Source records
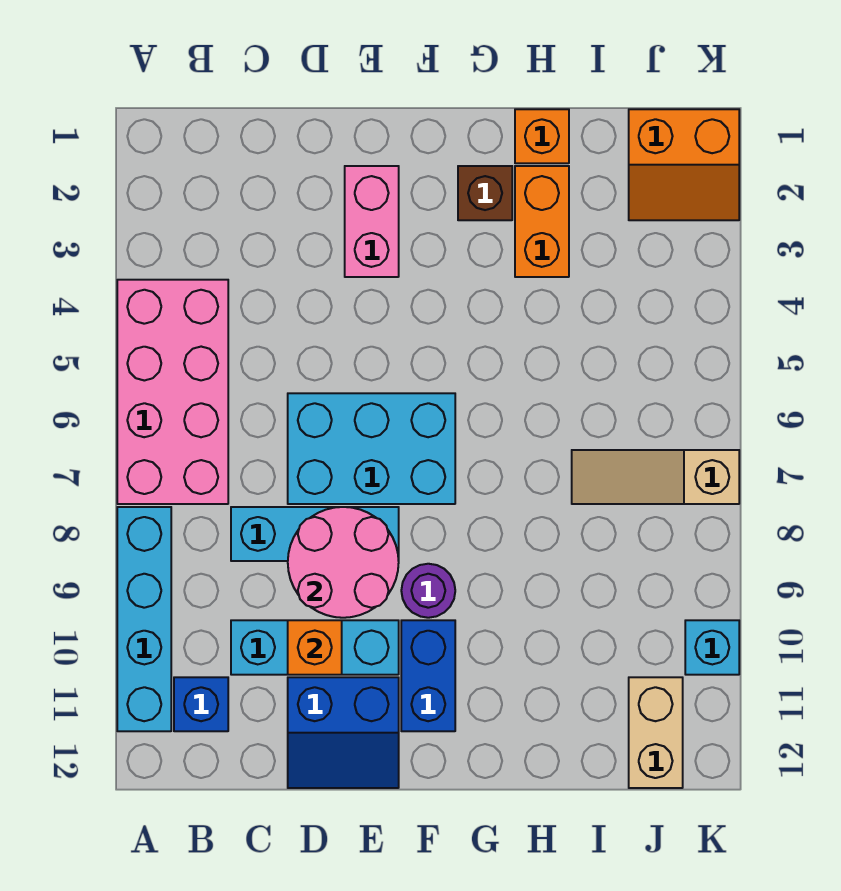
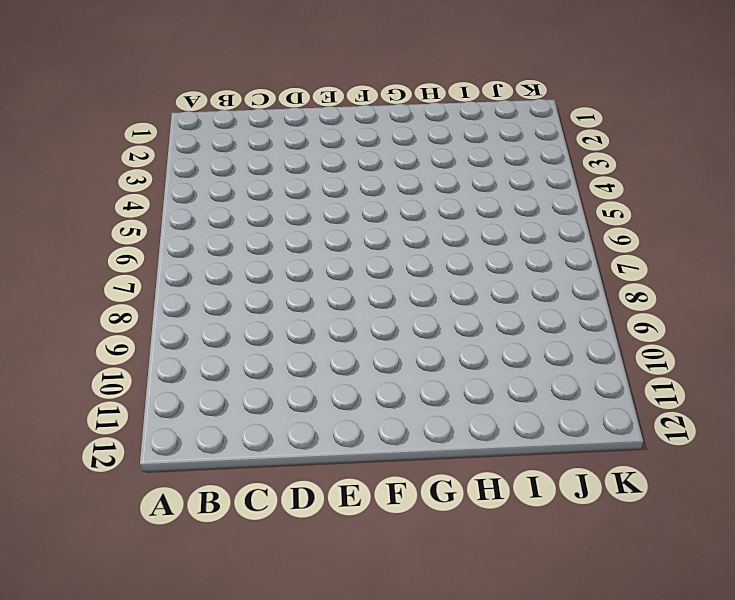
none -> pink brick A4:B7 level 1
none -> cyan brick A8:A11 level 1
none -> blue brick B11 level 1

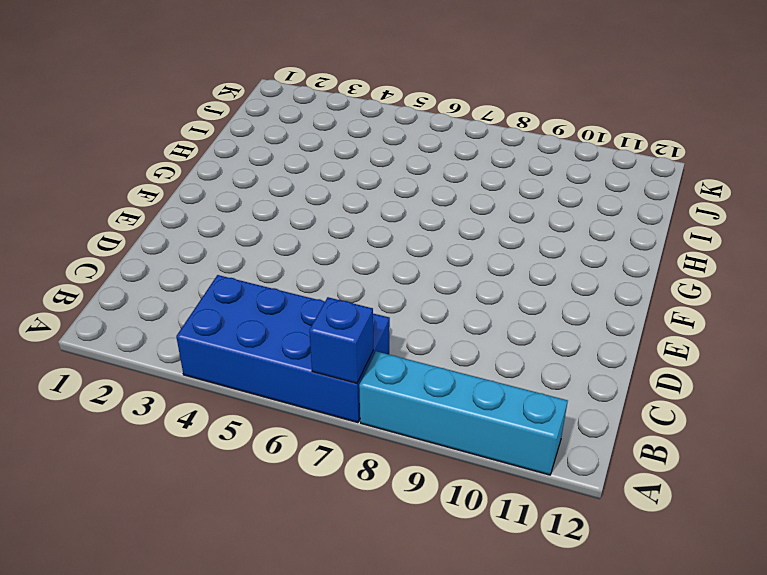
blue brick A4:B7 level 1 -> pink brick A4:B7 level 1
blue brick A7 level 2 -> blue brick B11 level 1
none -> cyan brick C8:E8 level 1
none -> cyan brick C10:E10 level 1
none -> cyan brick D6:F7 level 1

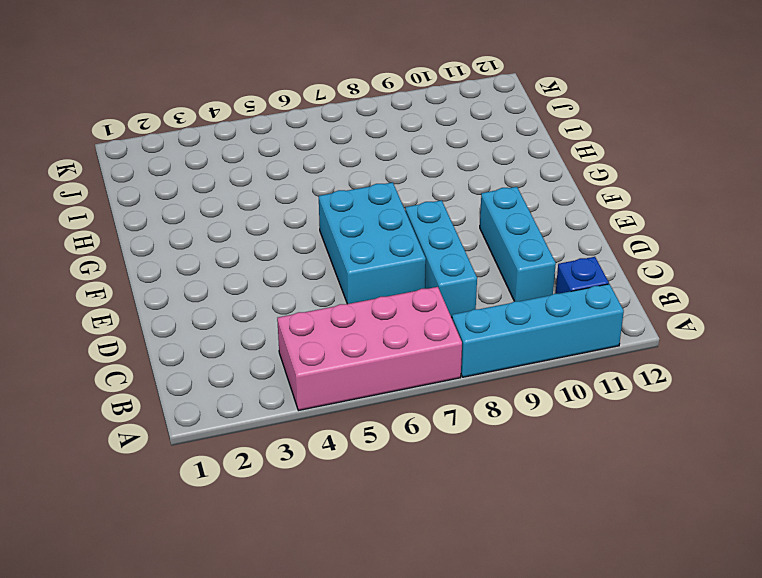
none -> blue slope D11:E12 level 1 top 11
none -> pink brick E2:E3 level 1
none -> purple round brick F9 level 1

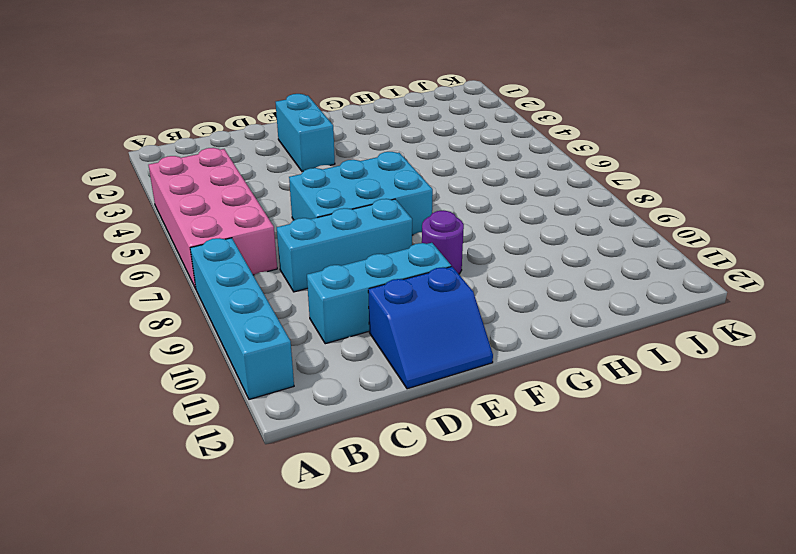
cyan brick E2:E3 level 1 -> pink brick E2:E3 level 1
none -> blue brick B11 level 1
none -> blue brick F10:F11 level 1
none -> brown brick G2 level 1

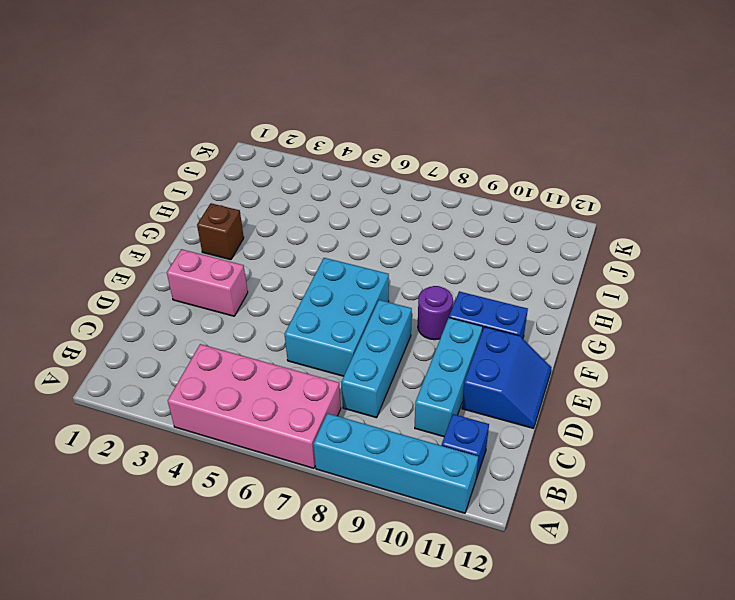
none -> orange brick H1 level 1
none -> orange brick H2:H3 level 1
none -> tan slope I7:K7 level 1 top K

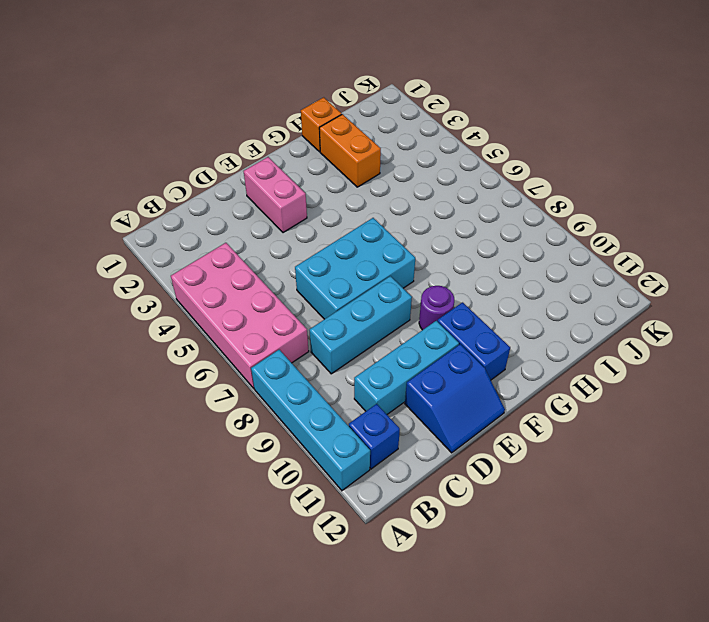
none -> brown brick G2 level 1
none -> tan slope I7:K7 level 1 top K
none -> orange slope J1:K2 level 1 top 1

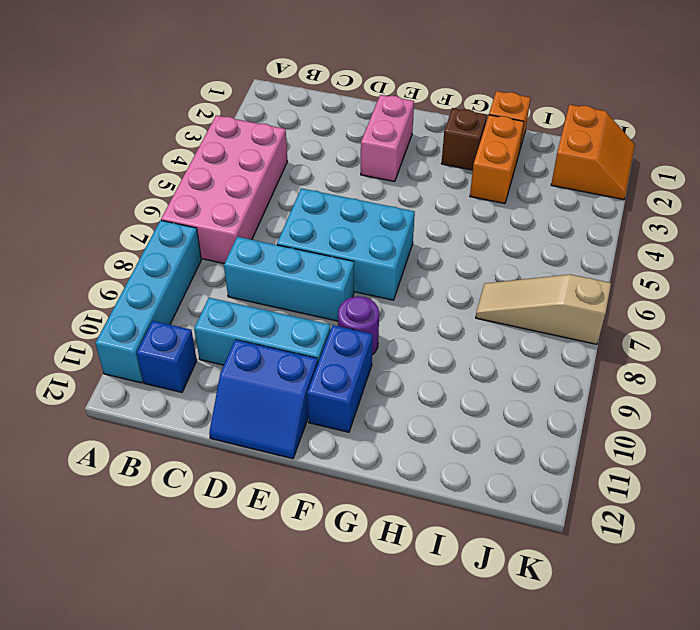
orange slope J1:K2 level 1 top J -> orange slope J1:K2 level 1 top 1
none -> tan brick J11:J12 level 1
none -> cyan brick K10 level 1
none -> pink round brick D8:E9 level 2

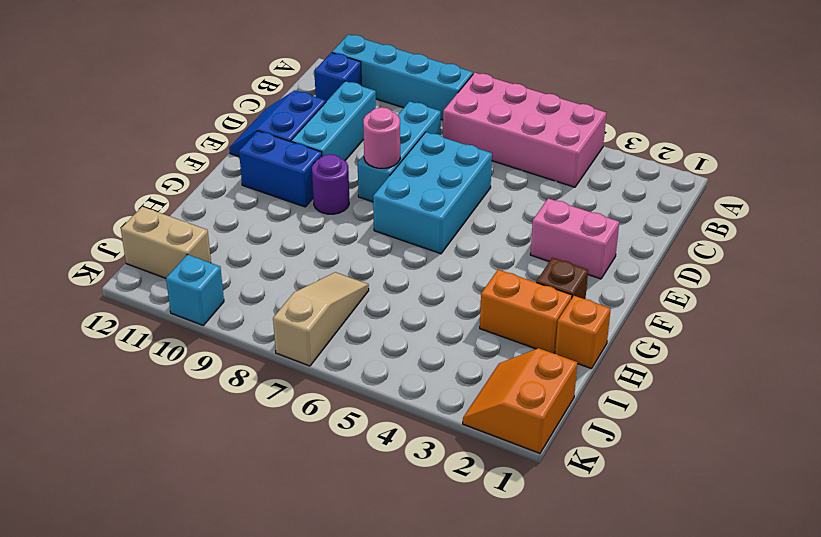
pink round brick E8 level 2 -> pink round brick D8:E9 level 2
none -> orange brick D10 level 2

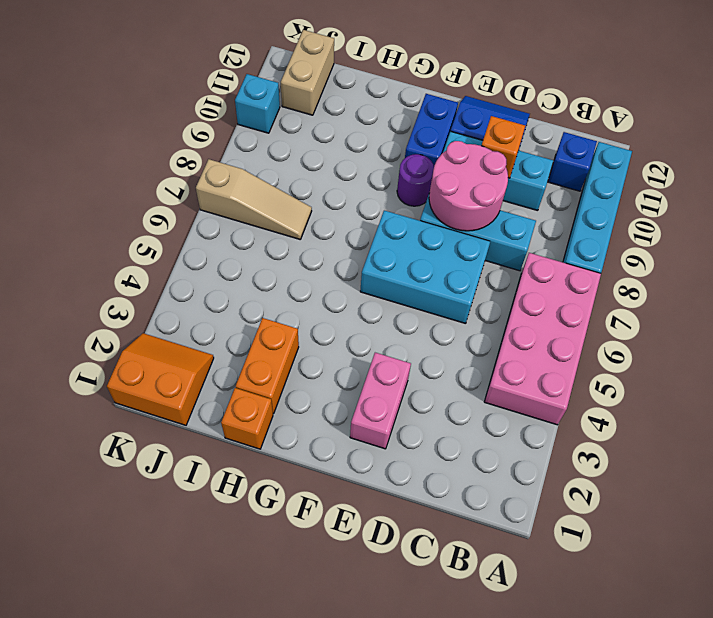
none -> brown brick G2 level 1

# Aim of the exercise
All of the lines above should be printed exactly, minus the pictures.

# Response
none -> pink brick A4:B7 level 1
none -> cyan brick A8:A11 level 1
none -> blue brick B11 level 1

blue brick A4:B7 level 1 -> pink brick A4:B7 level 1
blue brick A7 level 2 -> blue brick B11 level 1
none -> cyan brick C8:E8 level 1
none -> cyan brick C10:E10 level 1
none -> cyan brick D6:F7 level 1

none -> blue slope D11:E12 level 1 top 11
none -> pink brick E2:E3 level 1
none -> purple round brick F9 level 1

cyan brick E2:E3 level 1 -> pink brick E2:E3 level 1
none -> blue brick B11 level 1
none -> blue brick F10:F11 level 1
none -> brown brick G2 level 1

none -> orange brick H1 level 1
none -> orange brick H2:H3 level 1
none -> tan slope I7:K7 level 1 top K

none -> brown brick G2 level 1
none -> tan slope I7:K7 level 1 top K
none -> orange slope J1:K2 level 1 top 1

orange slope J1:K2 level 1 top J -> orange slope J1:K2 level 1 top 1
none -> tan brick J11:J12 level 1
none -> cyan brick K10 level 1
none -> pink round brick D8:E9 level 2

pink round brick E8 level 2 -> pink round brick D8:E9 level 2
none -> orange brick D10 level 2

none -> brown brick G2 level 1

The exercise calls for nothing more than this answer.